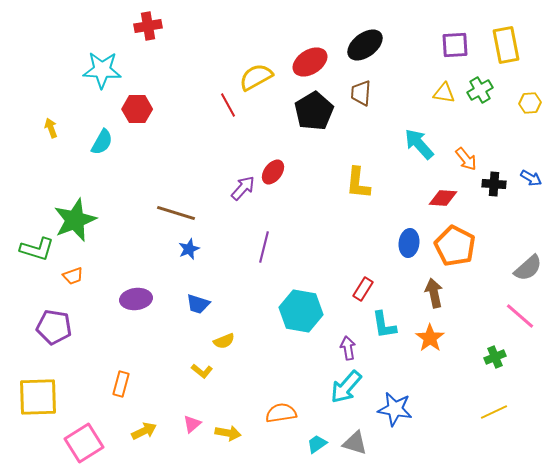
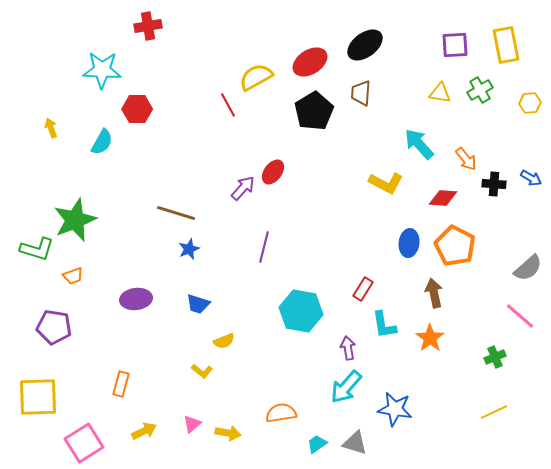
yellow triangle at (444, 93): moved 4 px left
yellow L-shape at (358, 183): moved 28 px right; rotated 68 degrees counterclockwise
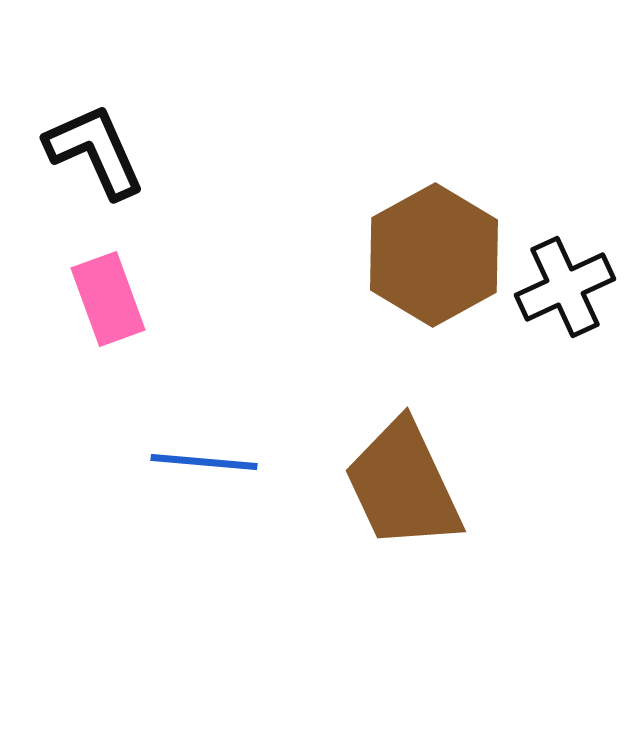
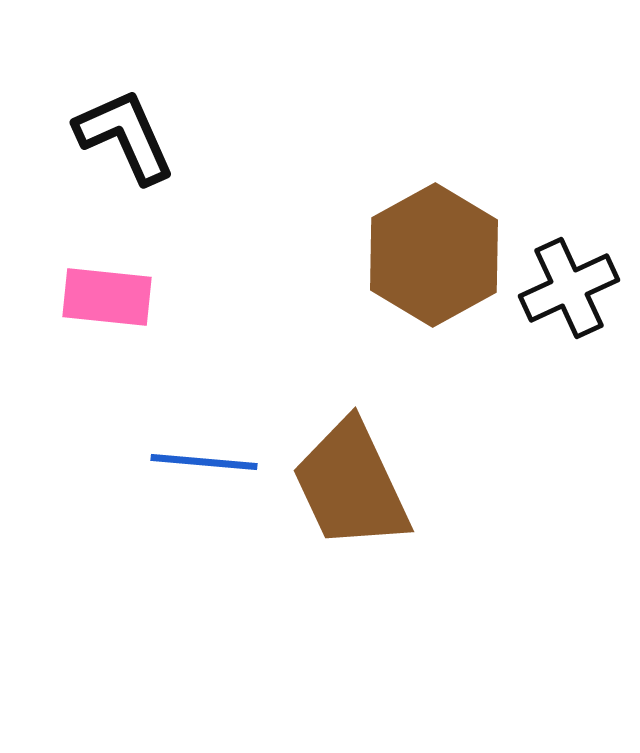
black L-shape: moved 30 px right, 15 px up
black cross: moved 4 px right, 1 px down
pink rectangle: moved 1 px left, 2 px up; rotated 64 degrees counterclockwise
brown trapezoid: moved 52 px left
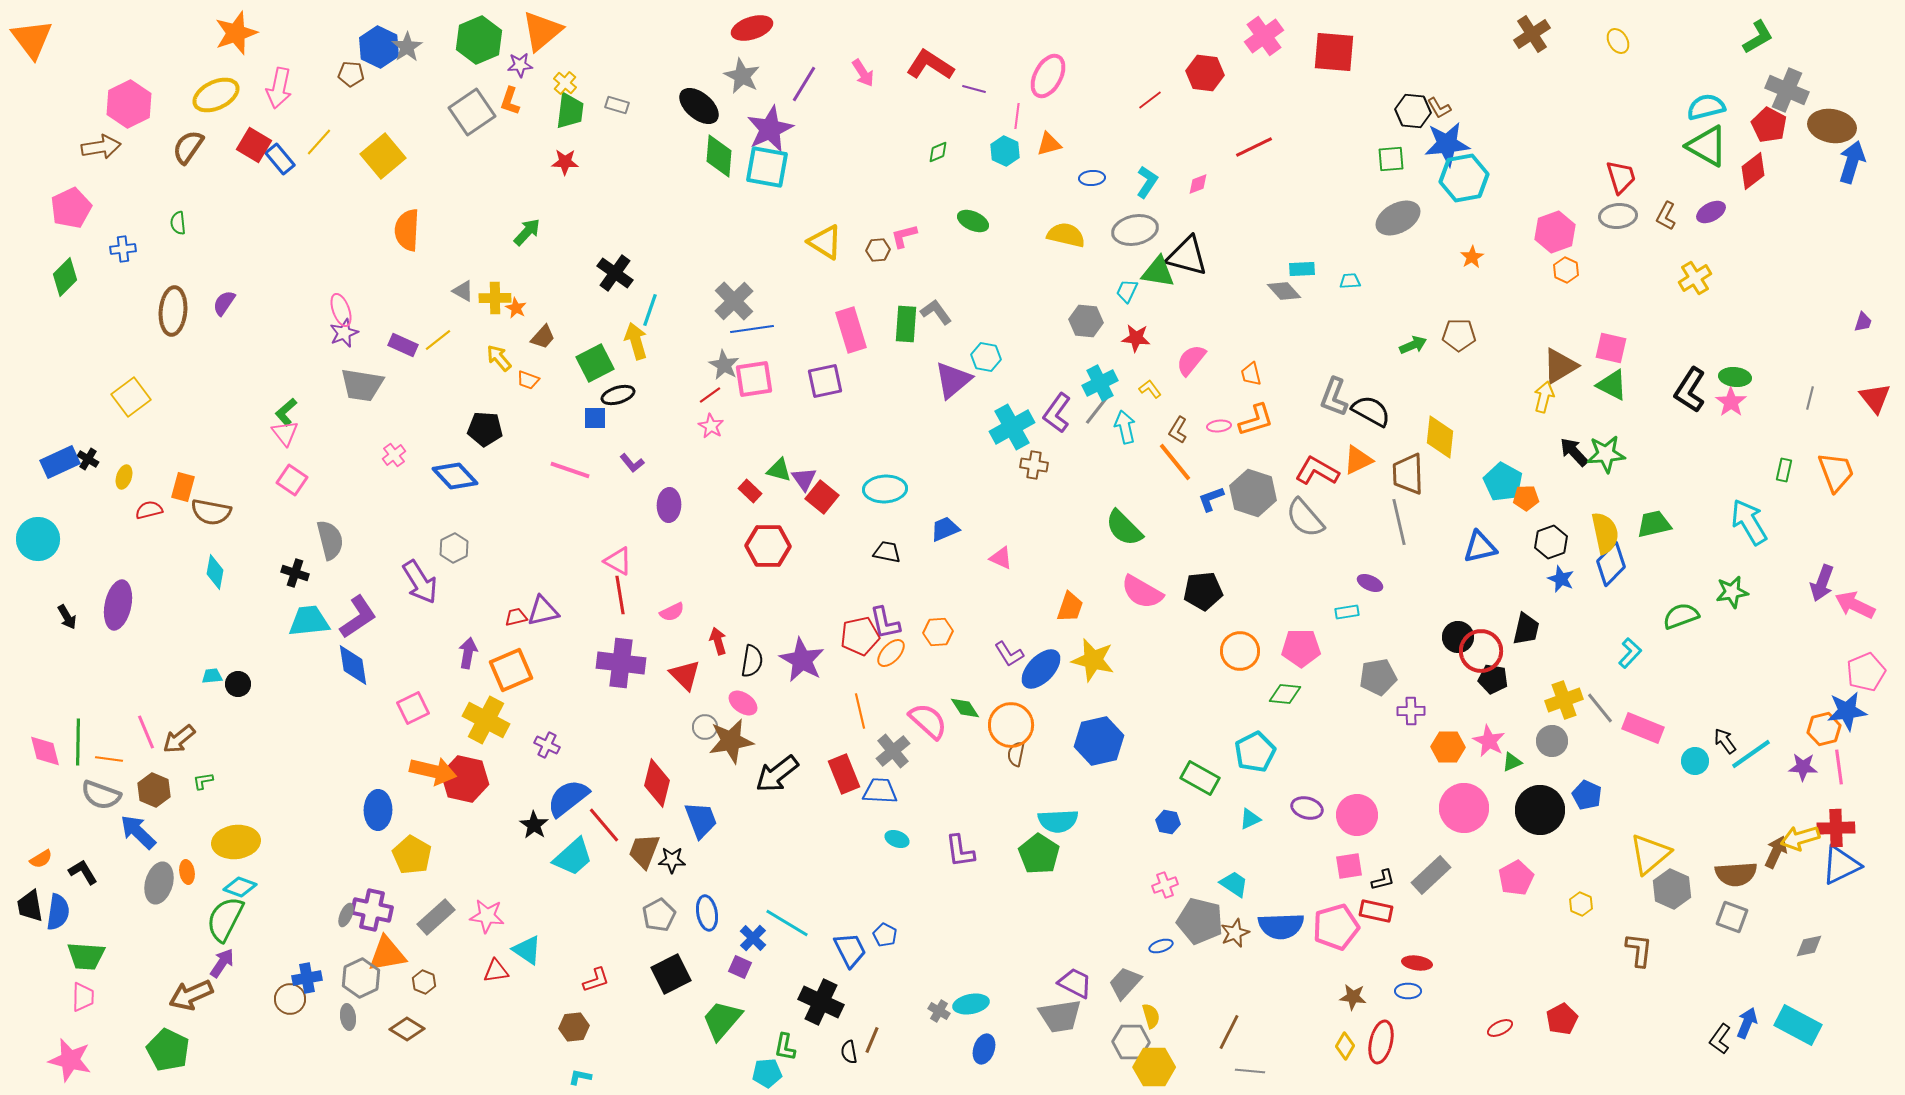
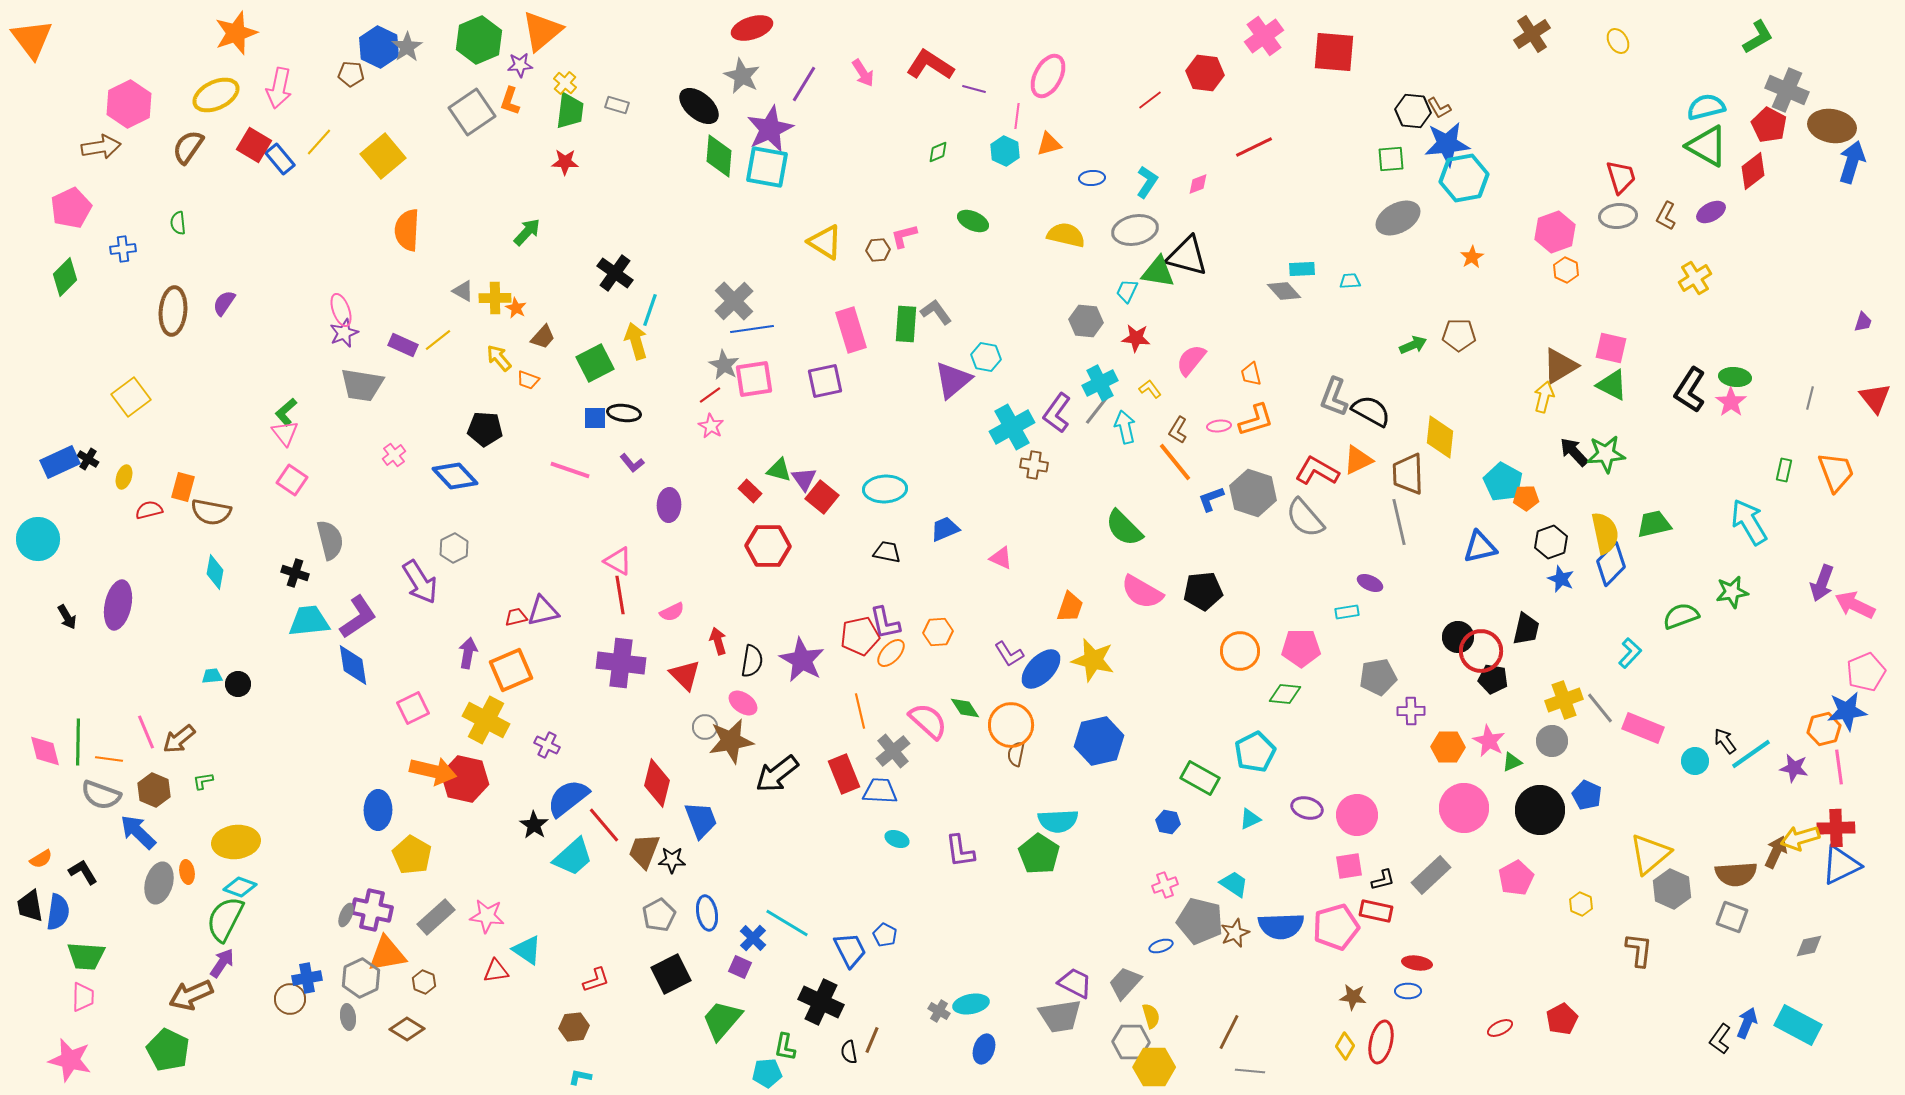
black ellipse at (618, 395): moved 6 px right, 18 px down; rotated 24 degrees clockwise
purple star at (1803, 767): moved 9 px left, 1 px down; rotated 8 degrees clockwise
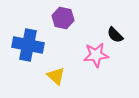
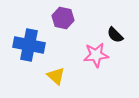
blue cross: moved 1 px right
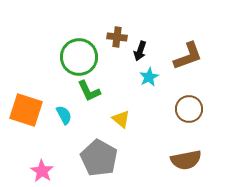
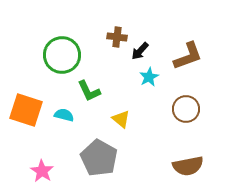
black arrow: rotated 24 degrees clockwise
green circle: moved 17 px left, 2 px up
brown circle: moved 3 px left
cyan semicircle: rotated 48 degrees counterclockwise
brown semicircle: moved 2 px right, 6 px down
***
- **What you have to do**
Find the line containing "blue cross: moved 1 px right" in the records above and restate it, and each line after it through the end, word for word, dropping the pictures.

- **Reply**
blue cross: moved 1 px right
black arrow: rotated 24 degrees clockwise
green circle: moved 17 px left, 2 px up
brown circle: moved 3 px left
cyan semicircle: rotated 48 degrees counterclockwise
brown semicircle: moved 2 px right, 6 px down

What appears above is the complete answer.